[Exercise]
Which of the rows below contain the string "sorted", with case counting? Show each of those rows in full.
----- Material provided -----
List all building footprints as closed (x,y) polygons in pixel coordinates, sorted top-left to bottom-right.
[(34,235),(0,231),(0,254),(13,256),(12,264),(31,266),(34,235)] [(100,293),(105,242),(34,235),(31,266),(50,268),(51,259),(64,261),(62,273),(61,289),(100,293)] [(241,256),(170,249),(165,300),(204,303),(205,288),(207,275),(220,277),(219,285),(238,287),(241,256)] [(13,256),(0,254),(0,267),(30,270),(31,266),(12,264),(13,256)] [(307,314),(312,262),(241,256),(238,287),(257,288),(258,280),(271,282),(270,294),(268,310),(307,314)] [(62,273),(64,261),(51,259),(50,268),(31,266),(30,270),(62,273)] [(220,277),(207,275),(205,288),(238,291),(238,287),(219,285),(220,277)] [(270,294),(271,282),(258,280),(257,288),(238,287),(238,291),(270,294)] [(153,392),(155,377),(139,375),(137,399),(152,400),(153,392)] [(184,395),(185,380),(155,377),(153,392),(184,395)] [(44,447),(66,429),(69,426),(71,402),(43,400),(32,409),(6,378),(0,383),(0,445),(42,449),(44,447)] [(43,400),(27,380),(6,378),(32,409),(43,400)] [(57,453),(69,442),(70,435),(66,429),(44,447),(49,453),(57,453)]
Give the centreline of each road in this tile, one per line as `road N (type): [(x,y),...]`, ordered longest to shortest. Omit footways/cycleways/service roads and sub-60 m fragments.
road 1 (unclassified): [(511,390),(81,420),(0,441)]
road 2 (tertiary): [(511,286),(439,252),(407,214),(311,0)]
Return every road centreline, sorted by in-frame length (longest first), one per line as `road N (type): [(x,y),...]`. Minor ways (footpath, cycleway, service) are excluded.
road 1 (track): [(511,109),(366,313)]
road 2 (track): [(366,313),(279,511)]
-----
[Complete output]
List all building footprints as closed (x,y) polygons in pixel coordinates, sorted top-left to bottom-right.
Return every road centreline, sorted by in-frame length (longest first), one per line as `road N (type): [(x,y),...]`. Minor ways (footpath, cycleway, service) are excluded.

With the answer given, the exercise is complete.